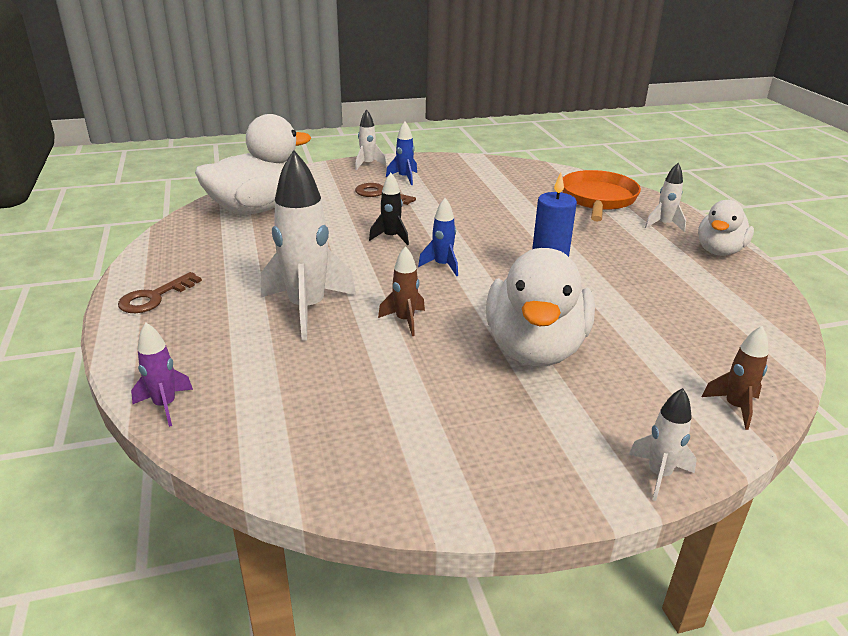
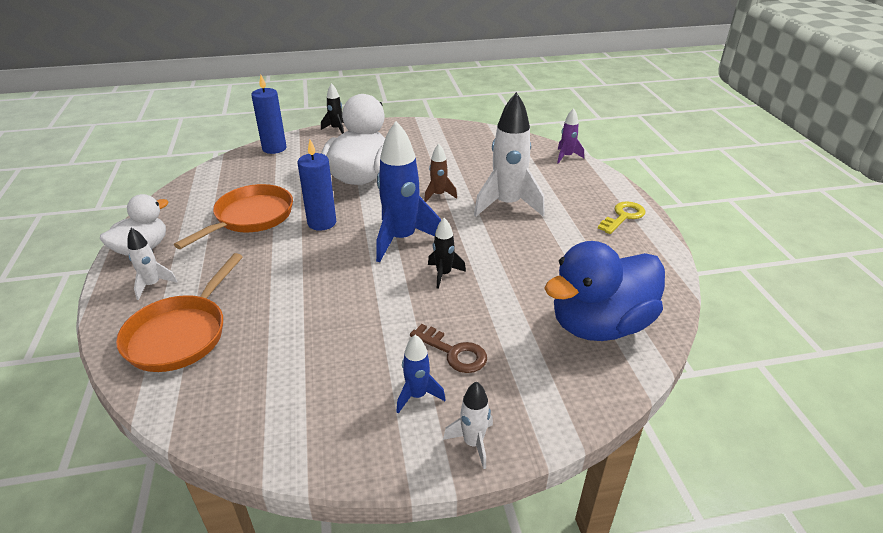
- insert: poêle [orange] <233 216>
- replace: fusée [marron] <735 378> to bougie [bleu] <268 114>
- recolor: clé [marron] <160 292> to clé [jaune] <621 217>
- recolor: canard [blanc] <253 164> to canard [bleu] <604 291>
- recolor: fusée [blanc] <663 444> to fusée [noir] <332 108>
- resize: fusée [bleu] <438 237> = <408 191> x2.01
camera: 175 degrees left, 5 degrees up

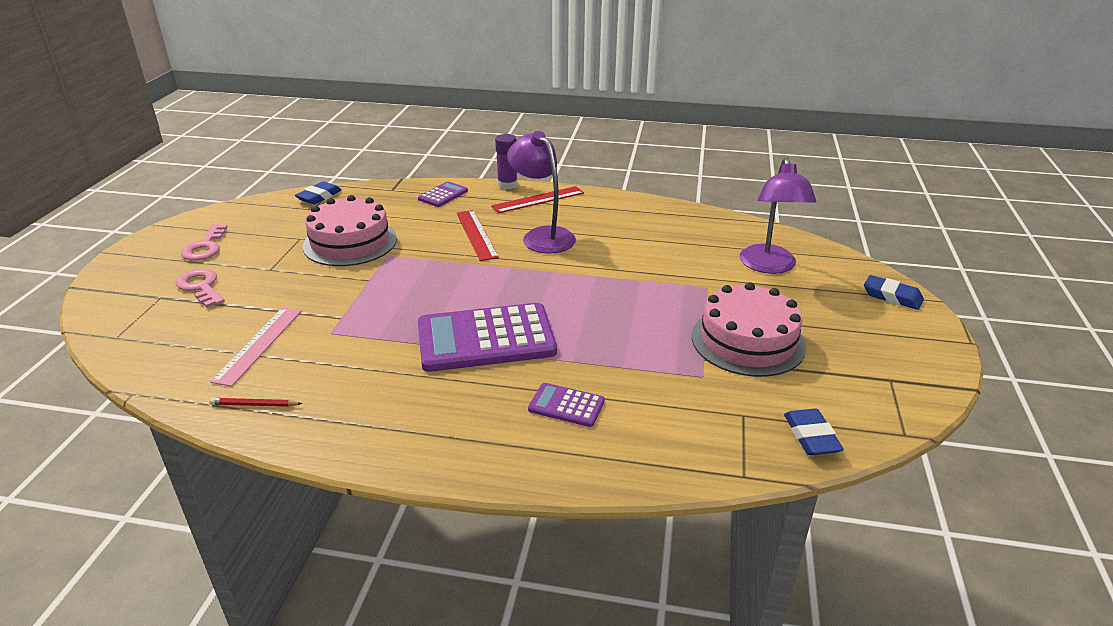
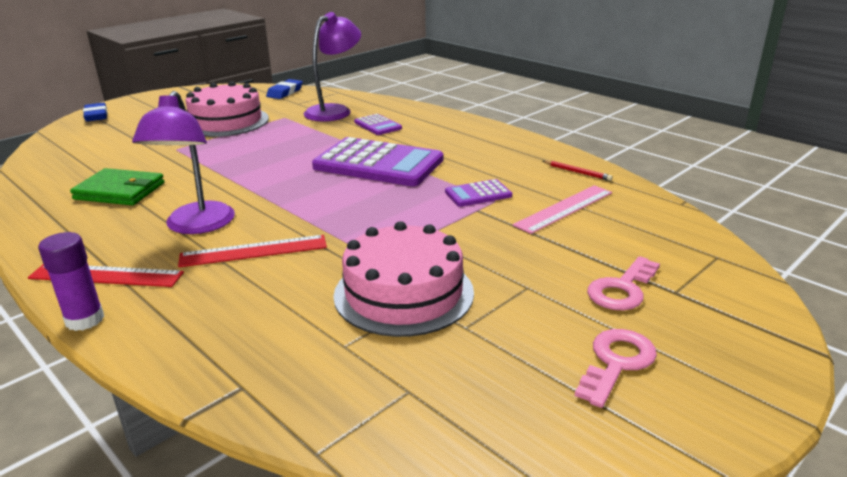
- delete: gomme [bleu] <318 192>
- insert: portefeuille [vert] <117 186>
- move: calculatrice [violet] <443 194> to <478 193>
- move: lampe [violet] <778 216> to <332 67>
- rotate: clé [rose] <200 288> = <623 283> 45 degrees clockwise
- rotate: règle [rouge] <478 235> = <252 251> 60 degrees clockwise
camera: 145 degrees left, 5 degrees down

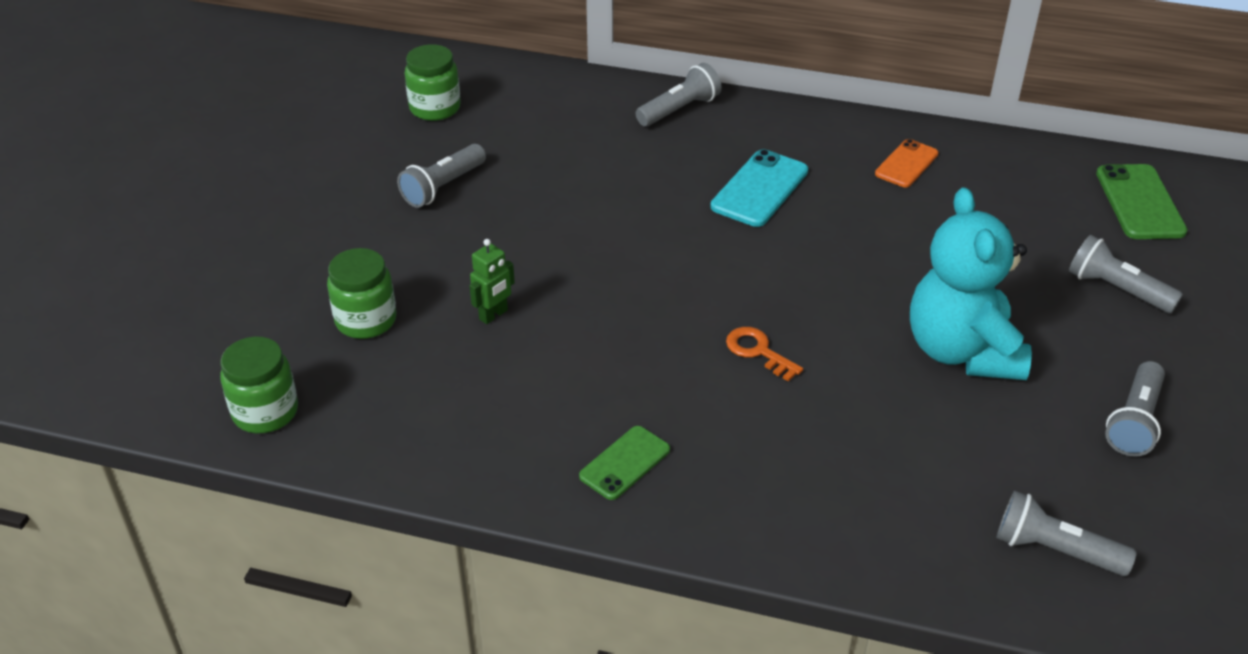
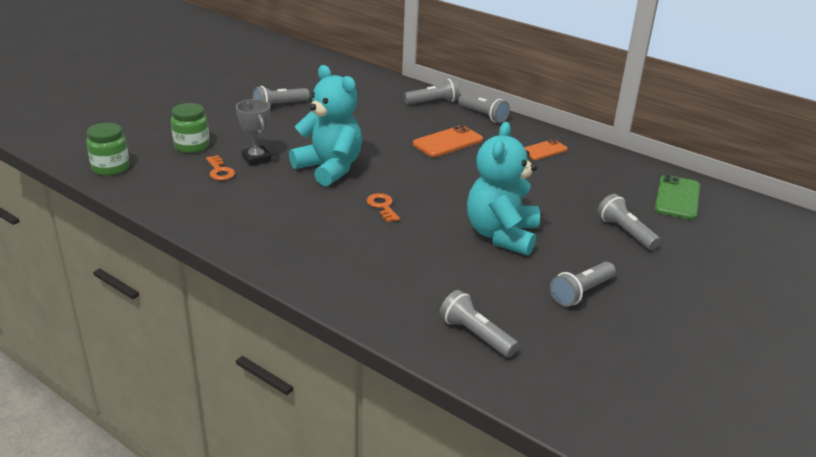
- delete: bocal [vert] <433 82>
- delete: téléphone [vert] <624 463>
- insert: clé [orange] <220 167>
- insert: ours en peluche [turquoise] <325 125>
- insert: lampe de poche [gris] <484 108>
- replace: robot [vert] <492 281> to trophée [gris] <254 132>
- recolor: téléphone [turquoise] <759 188> to téléphone [orange] <448 141>
camera: 20 degrees right, 10 degrees down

▶ [EXERCISE OBJECTIVE]
Every line above should be returned exactly; the pictures stay out.

▶ [ANSWER TO THE EXERCISE]
- insert: poêle [orange] <233 216>
- replace: fusée [marron] <735 378> to bougie [bleu] <268 114>
- recolor: clé [marron] <160 292> to clé [jaune] <621 217>
- recolor: canard [blanc] <253 164> to canard [bleu] <604 291>
- recolor: fusée [blanc] <663 444> to fusée [noir] <332 108>
- resize: fusée [bleu] <438 237> = <408 191> x2.01
camera: 175 degrees left, 5 degrees up

- delete: gomme [bleu] <318 192>
- insert: portefeuille [vert] <117 186>
- move: calculatrice [violet] <443 194> to <478 193>
- move: lampe [violet] <778 216> to <332 67>
- rotate: clé [rose] <200 288> = <623 283> 45 degrees clockwise
- rotate: règle [rouge] <478 235> = <252 251> 60 degrees clockwise
camera: 145 degrees left, 5 degrees down

- delete: bocal [vert] <433 82>
- delete: téléphone [vert] <624 463>
- insert: clé [orange] <220 167>
- insert: ours en peluche [turquoise] <325 125>
- insert: lampe de poche [gris] <484 108>
- replace: robot [vert] <492 281> to trophée [gris] <254 132>
- recolor: téléphone [turquoise] <759 188> to téléphone [orange] <448 141>
camera: 20 degrees right, 10 degrees down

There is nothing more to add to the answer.